* [EXERCISE DESCRIPTION]:
Please print exactly the line containing "in_second: [552, 225]" and every line after it to the end of the records below, and nothing more.

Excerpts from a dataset
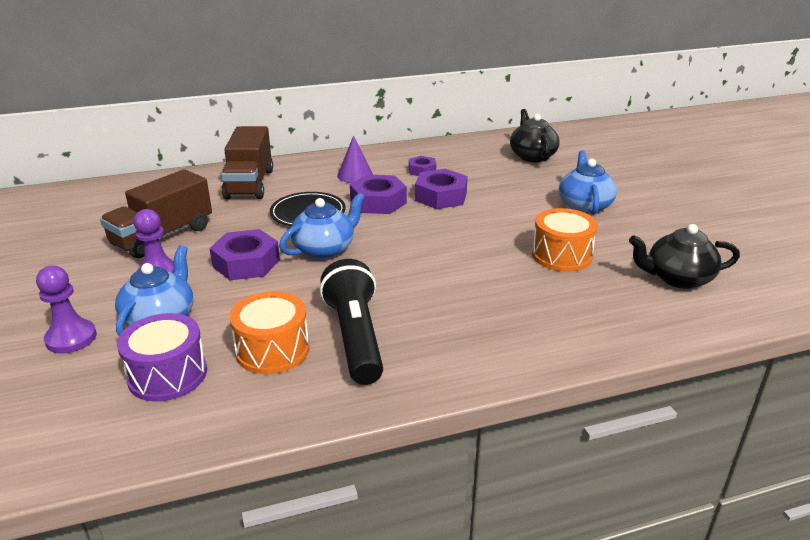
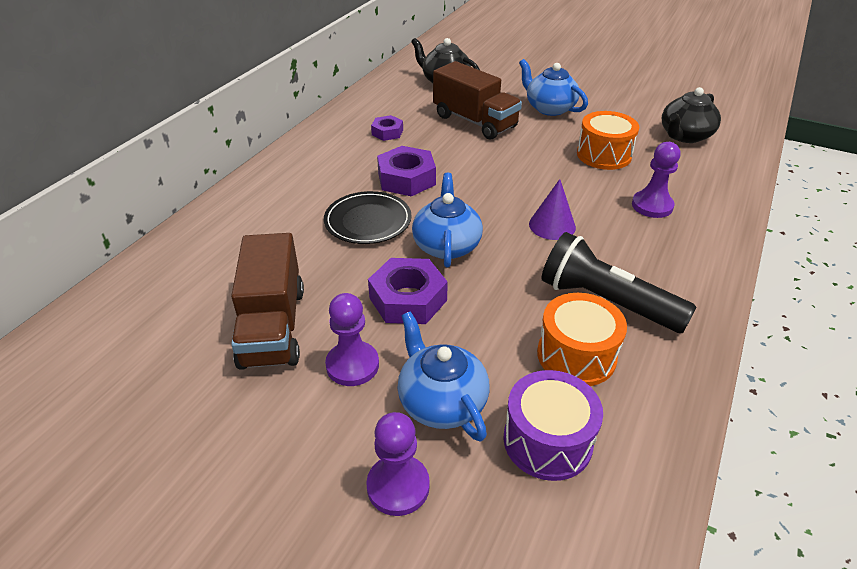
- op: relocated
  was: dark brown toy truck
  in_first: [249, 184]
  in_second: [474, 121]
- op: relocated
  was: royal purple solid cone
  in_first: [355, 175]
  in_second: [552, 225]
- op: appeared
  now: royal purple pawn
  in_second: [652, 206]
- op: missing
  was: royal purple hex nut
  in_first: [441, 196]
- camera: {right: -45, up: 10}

* [SOLUTION BELOW]:
  in_second: [552, 225]
- op: appeared
  now: royal purple pawn
  in_second: [652, 206]
- op: missing
  was: royal purple hex nut
  in_first: [441, 196]
- camera: {right: -45, up: 10}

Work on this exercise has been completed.